## Given entries
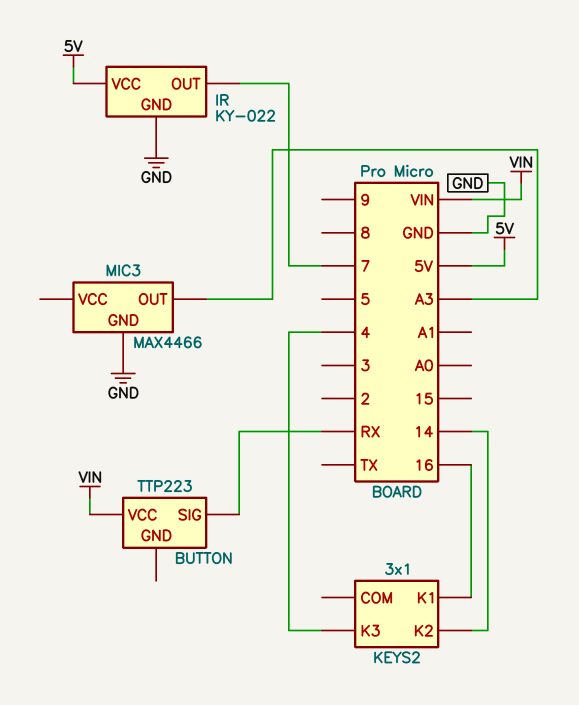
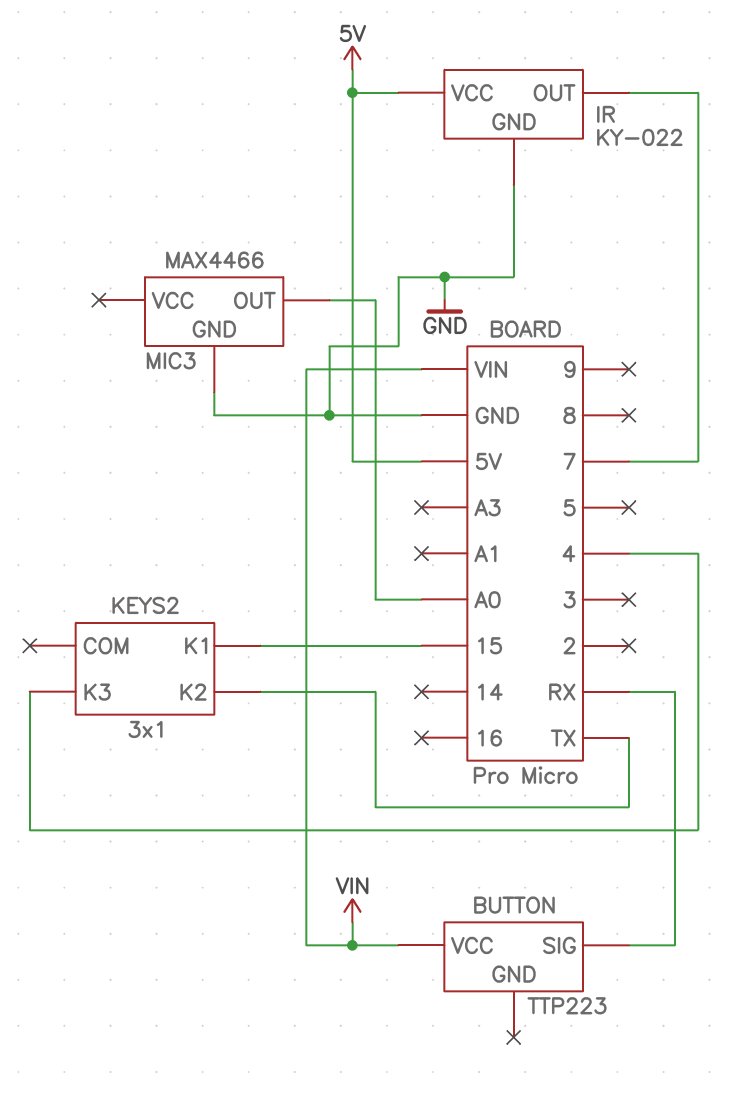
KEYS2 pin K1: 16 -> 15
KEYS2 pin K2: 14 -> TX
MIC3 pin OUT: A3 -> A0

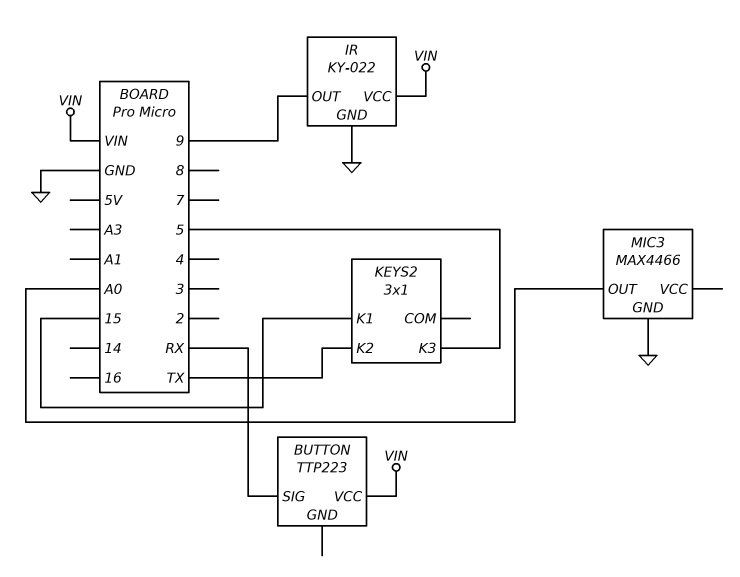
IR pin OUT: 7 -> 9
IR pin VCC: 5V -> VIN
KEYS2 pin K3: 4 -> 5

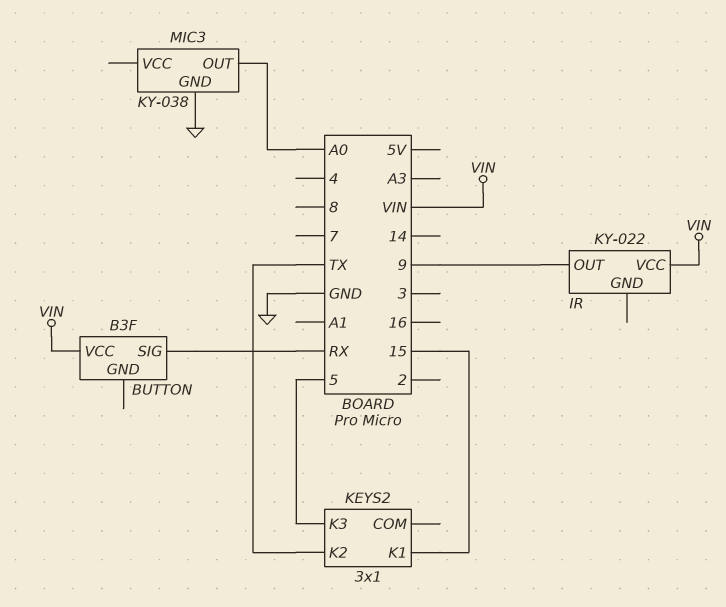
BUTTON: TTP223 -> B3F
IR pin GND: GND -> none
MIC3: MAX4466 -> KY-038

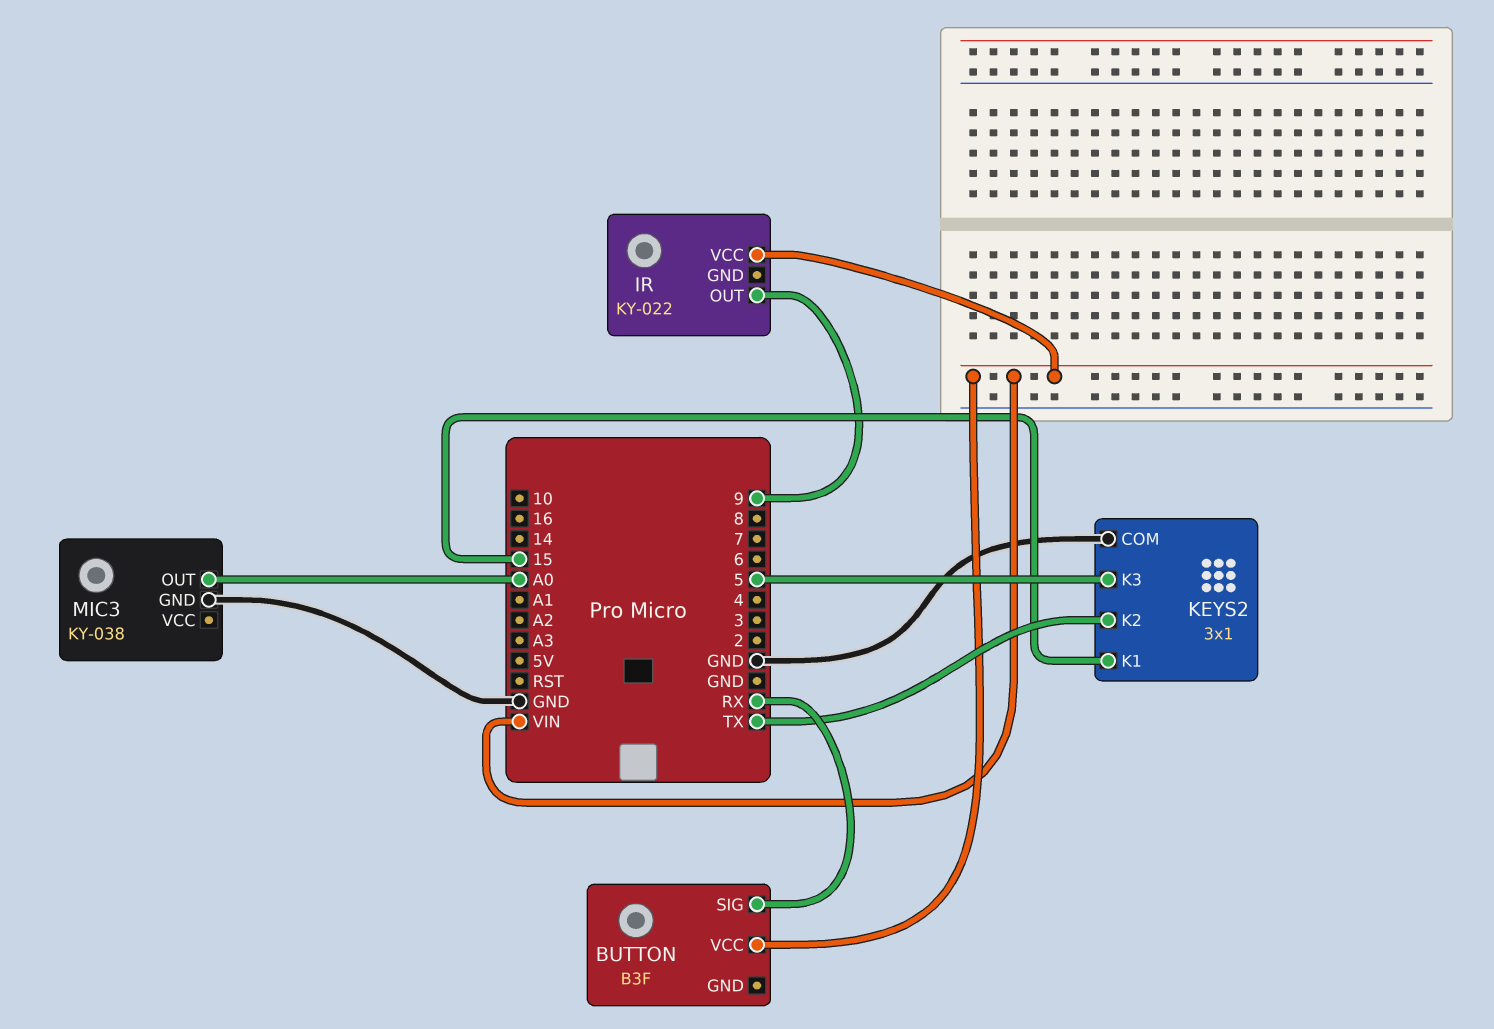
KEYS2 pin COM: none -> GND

## Task instructions
Excluding every picture, set down the listing exactly.

## Problem solution
KEYS2 pin K1: 16 -> 15
KEYS2 pin K2: 14 -> TX
MIC3 pin OUT: A3 -> A0

IR pin OUT: 7 -> 9
IR pin VCC: 5V -> VIN
KEYS2 pin K3: 4 -> 5

BUTTON: TTP223 -> B3F
IR pin GND: GND -> none
MIC3: MAX4466 -> KY-038

KEYS2 pin COM: none -> GND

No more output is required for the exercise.